*Description of the task*. Could you quote, exactly as they stand, the lines running from the one with "RFID pin RST: D8 -> D4" to the final line of the material?
*** Input records Section Begins ***
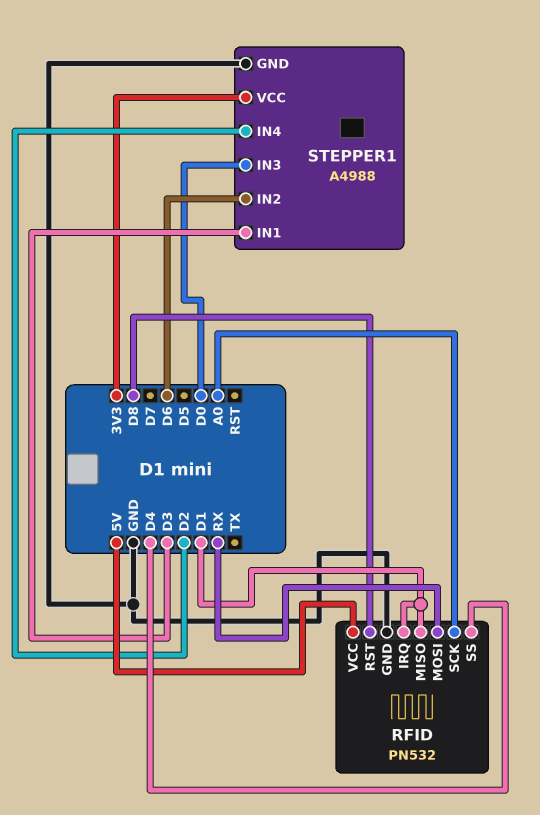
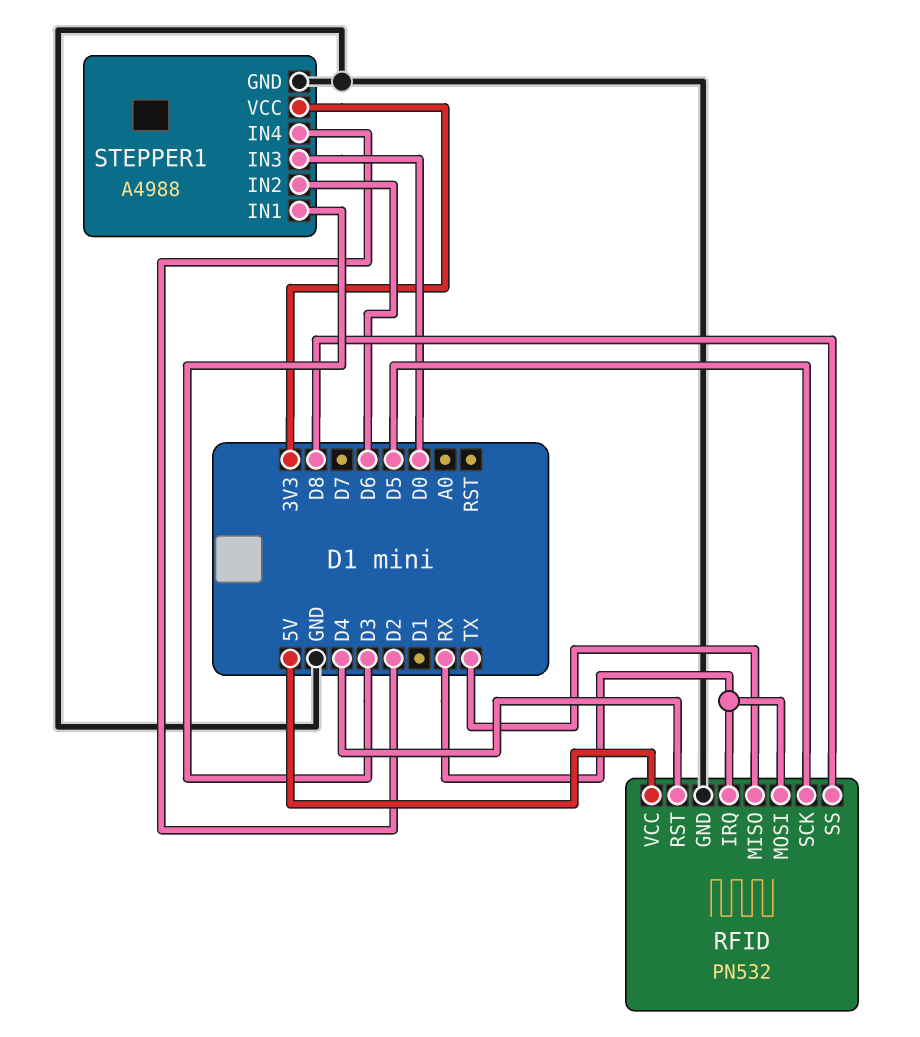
RFID pin IRQ: D1 -> RX
RFID pin MISO: D1 -> TX
RFID pin RST: D8 -> D4
RFID pin SCK: A0 -> D5
RFID pin SS: D4 -> D8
*** Input records Section Ends ***
*Output of the task*.
RFID pin RST: D8 -> D4
RFID pin SCK: A0 -> D5
RFID pin SS: D4 -> D8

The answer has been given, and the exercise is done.